● **PROBLEM DETAILS**
From the line containing "[(34,595),(16,587),(12,597),(12,598),(29,606),(34,595)]" through the last line of the records below, output every line exactly as it appears, but leave out the pictures.

● **DATA TO USE**
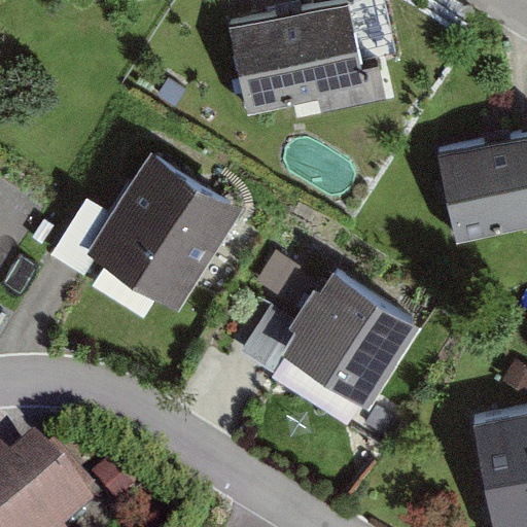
[(235,27),(248,110),(382,90),(369,5),(235,27)]
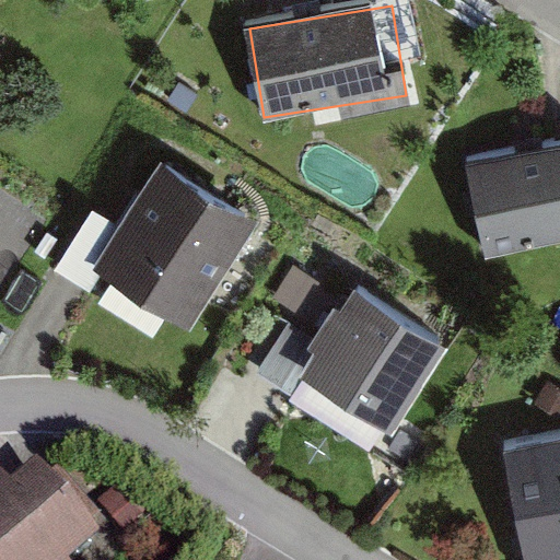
[(559,144),(473,164),(493,258),(559,244),(559,144)]
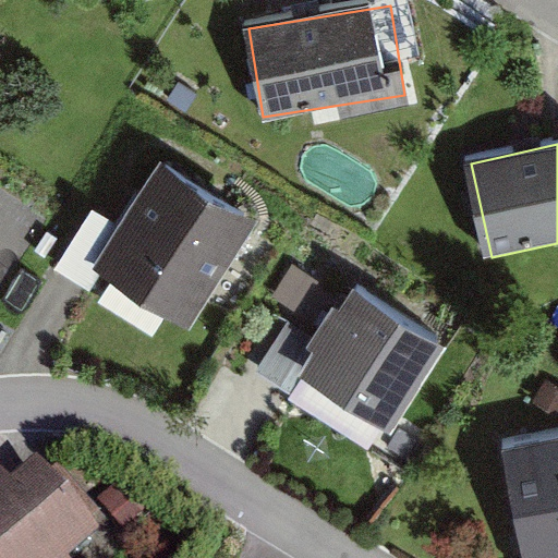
[(257,215),(161,159),(99,266),(194,320),(257,215)]
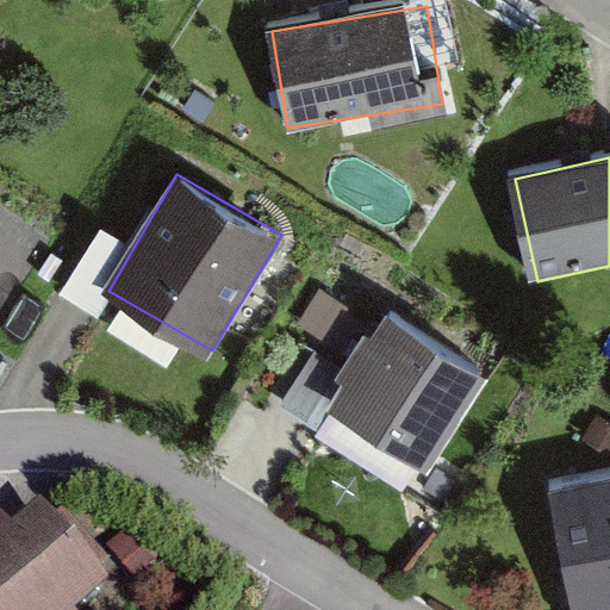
[(331,404),(419,462),(481,369),(392,311),(331,404)]
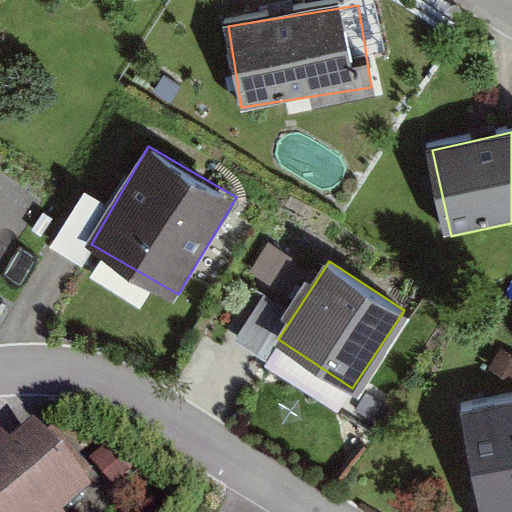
[(476,511),(511,511),(511,399),(458,410),(476,511)]
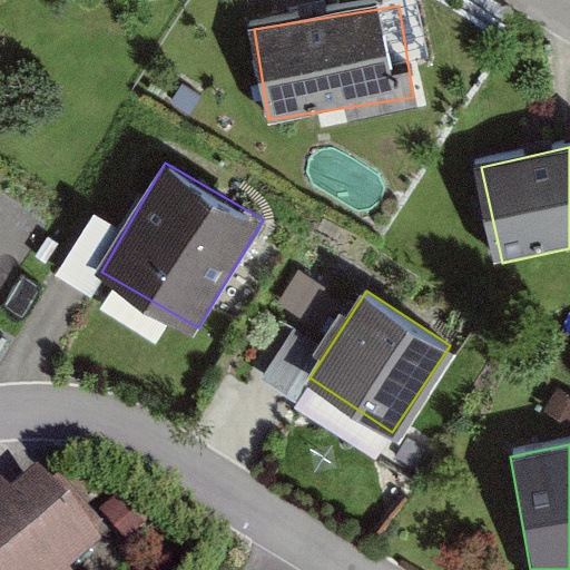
[(0,505),(0,569),(92,569),(112,552),(41,479),(7,512),(0,505)]
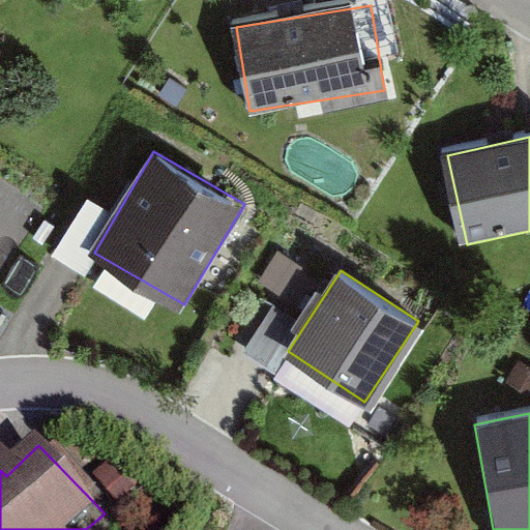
All buildings are outlined.
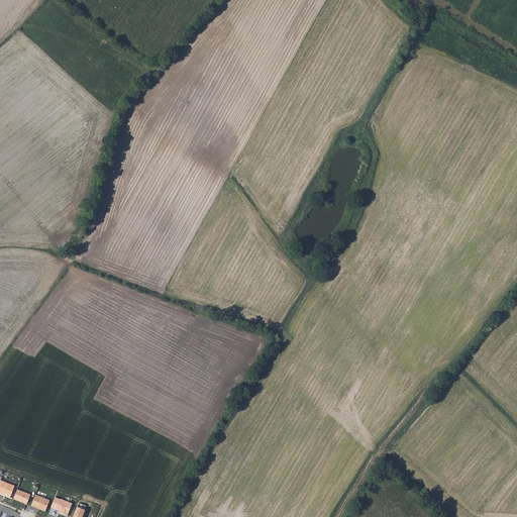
[(15,487),(1,482),(0,484),(0,493),(10,498),(13,490),(15,487)]
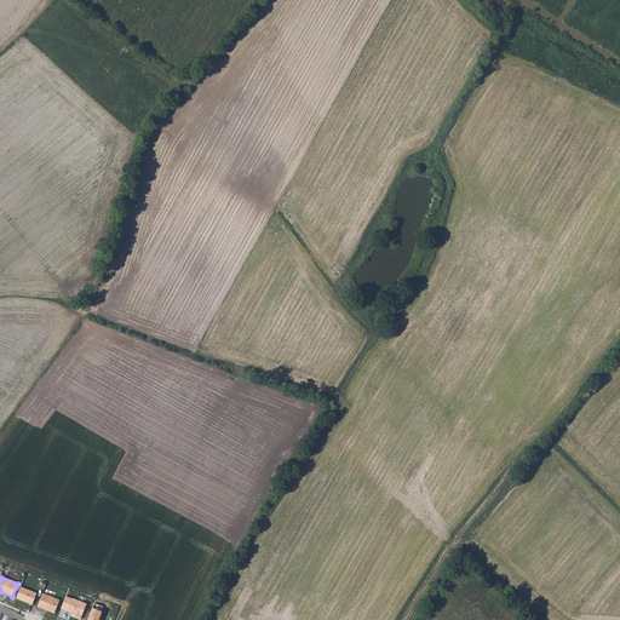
[(34,595),(16,587),(12,597),(12,598),(29,606),(34,595)]
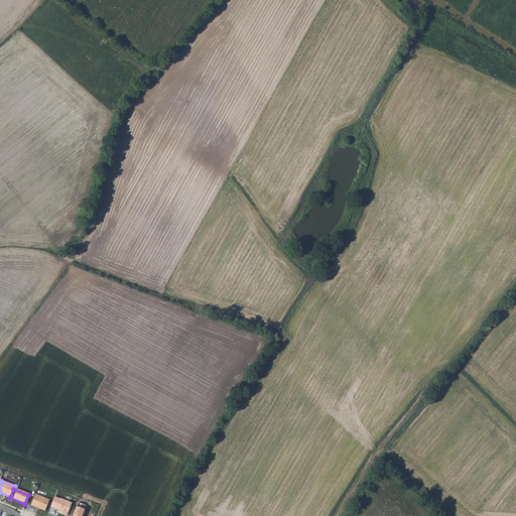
[(34,495),(30,506),(45,512),(49,501),(34,495)]
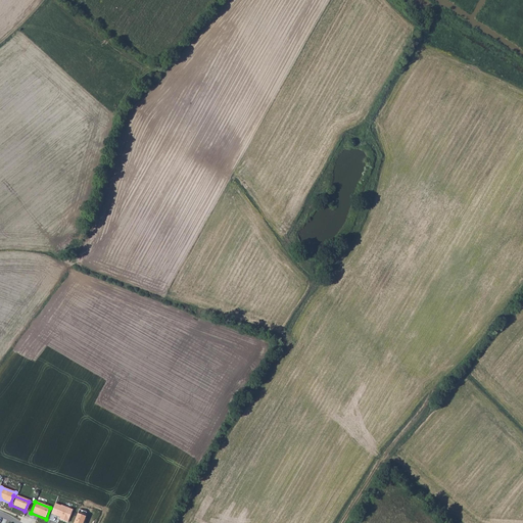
[(66,522),(72,511),(53,504),(49,515),(58,519),(58,521),(63,522),(66,522)]
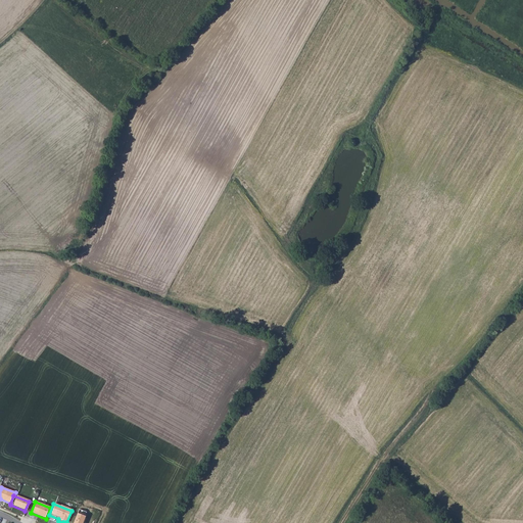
[(86,522),(89,516),(79,513),(75,522),(86,522)]
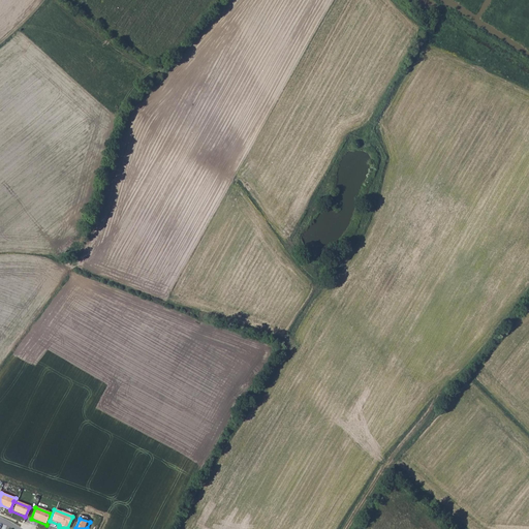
All buildings are outlined.
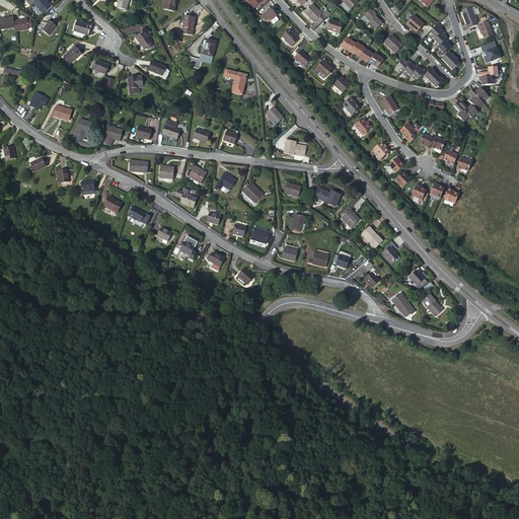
[(43,14),(52,6),(49,2),(48,3),(45,0),(38,0),(33,4),(43,14)]
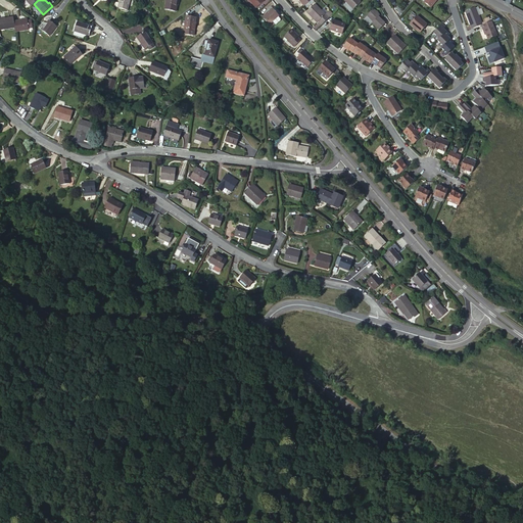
[(127,10),(130,0),(120,0),(119,8),(127,10)]
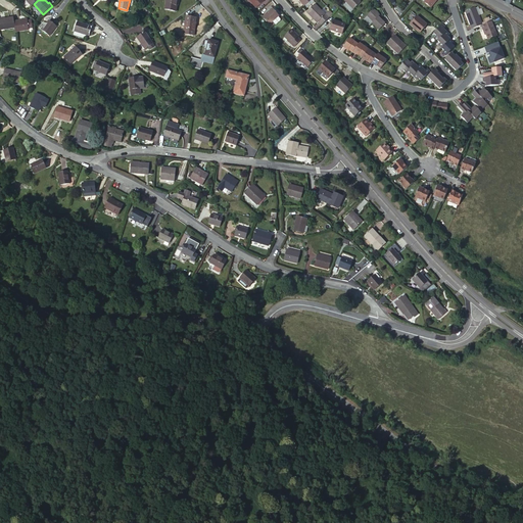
[(176,11),(178,0),(167,0),(165,9),(176,11)]
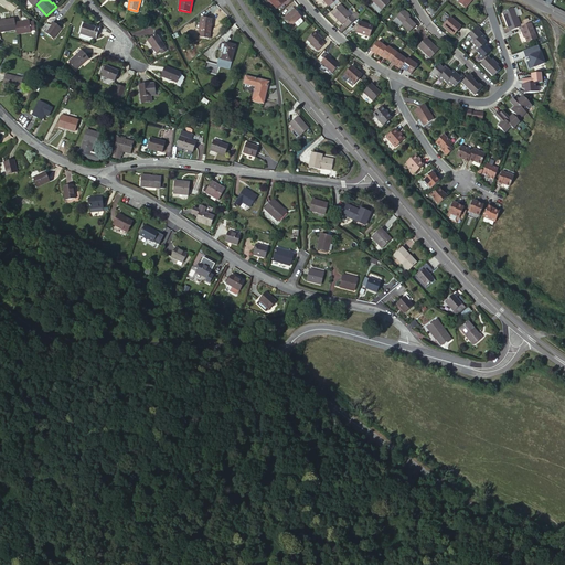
[(382,10),(390,2),(387,0),(371,0),(375,3),(382,10)]
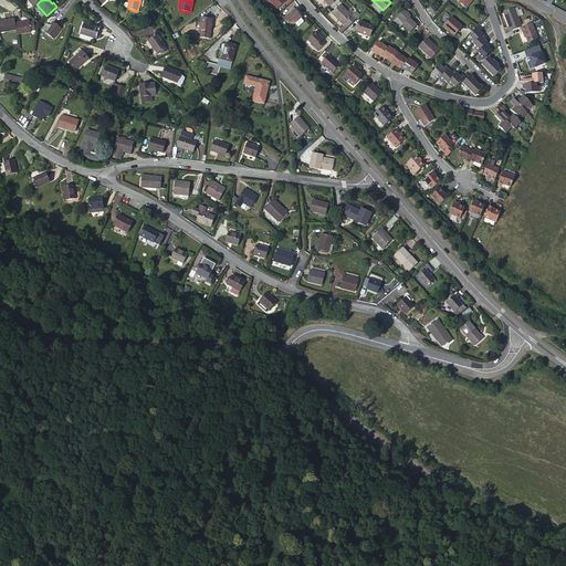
[(383,10),(376,3),(373,7),(380,13),(383,10)]
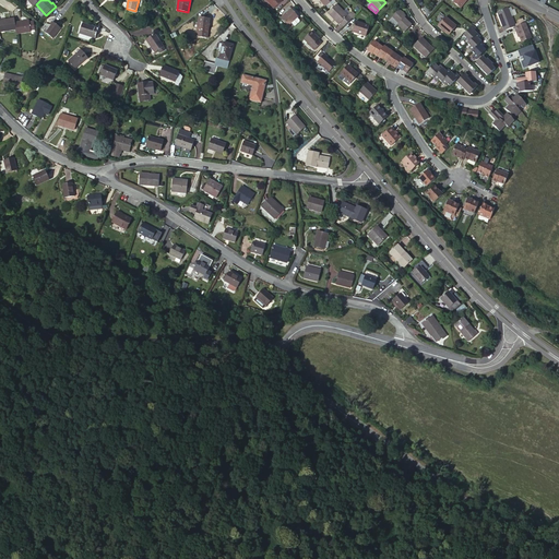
[(328,13),(339,25),(341,24),(344,27),(356,15),(353,11),(348,15),(337,4),(328,13)]
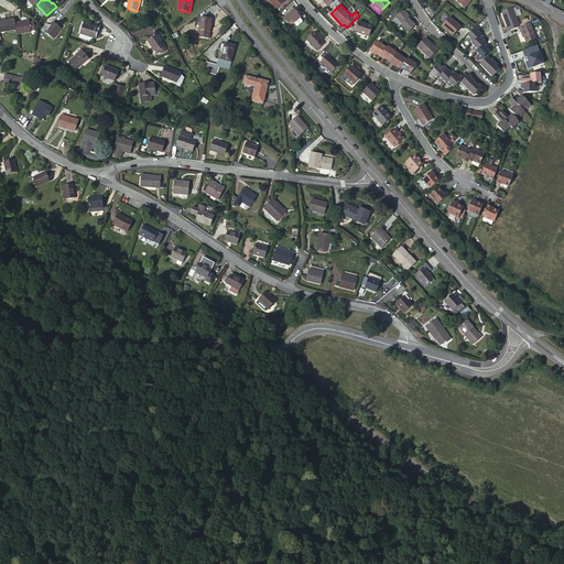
[(502,12),(509,31),(520,28),(520,26),(513,8),(502,12)]
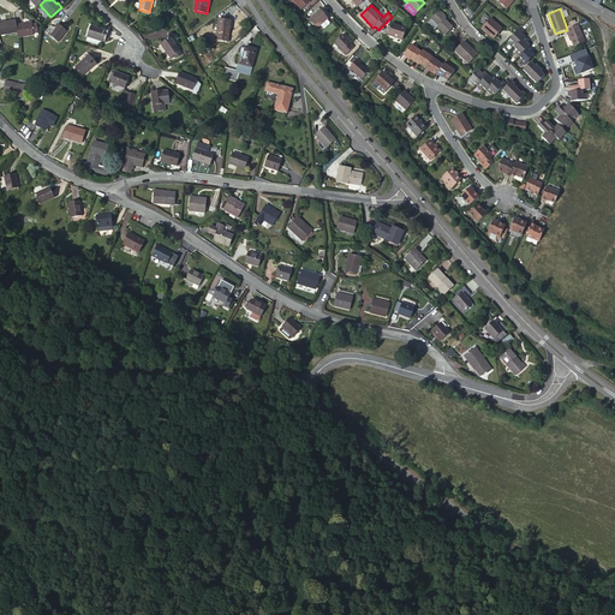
[(328,19),(321,10),(309,21),(316,29),(321,24),(321,25),(328,19)]
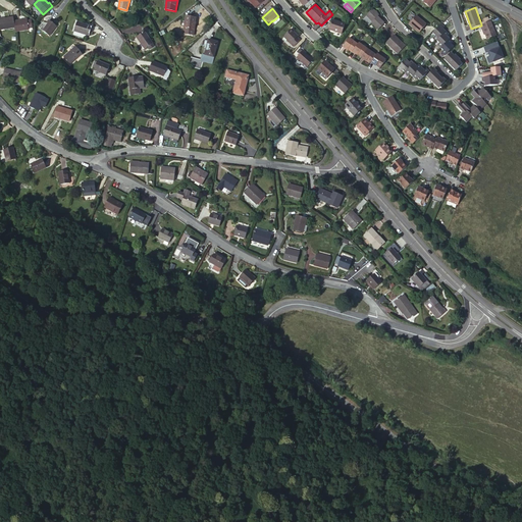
[(378,30),(384,23),(376,14),(377,13),(373,9),(366,15),(372,22),(371,23),(378,30)]
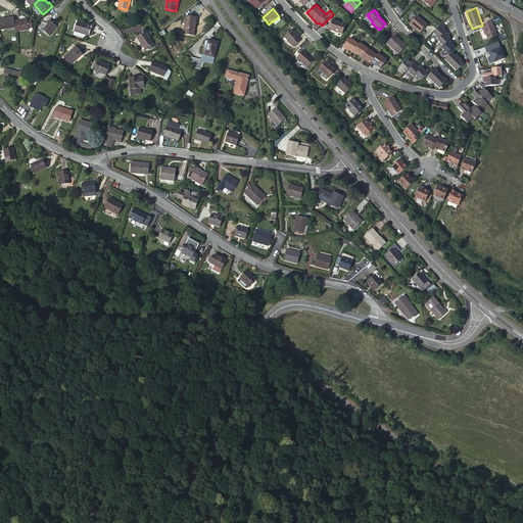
[(194,36),(196,18),(186,16),(184,35),(194,36)]
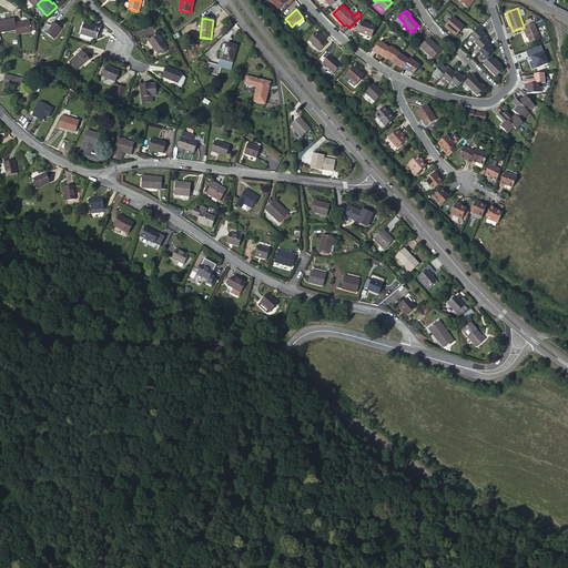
[(456,36),(464,27),(453,18),(445,27),(456,36)]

● **TASK SOLUTION**
[(34,595),(16,587),(12,597),(12,598),(29,606),(34,595)]
[(34,495),(30,506),(45,512),(49,501),(34,495)]
[(66,522),(72,511),(53,504),(49,515),(58,519),(58,521),(63,522),(66,522)]
[(86,522),(89,516),(79,513),(75,522),(86,522)]
All buildings are outlined.
[(43,14),(52,6),(49,2),(48,3),(45,0),(38,0),(33,4),(43,14)]
[(127,10),(130,0),(120,0),(119,8),(127,10)]
[(176,11),(178,0),(167,0),(165,9),(176,11)]
[(382,10),(390,2),(387,0),(371,0),(375,3),(382,10)]
[(383,10),(376,3),(373,7),(380,13),(383,10)]
[(328,13),(339,25),(341,24),(344,27),(356,15),(353,11),(348,15),(337,4),(328,13)]
[(502,12),(509,31),(520,28),(520,26),(513,8),(502,12)]
[(328,19),(321,10),(309,21),(316,29),(321,24),(321,25),(328,19)]
[(378,30),(384,23),(376,14),(377,13),(373,9),(366,15),(372,22),(371,23),(378,30)]
[(194,36),(196,18),(186,16),(184,35),(194,36)]
[(456,36),(464,27),(453,18),(445,27),(456,36)]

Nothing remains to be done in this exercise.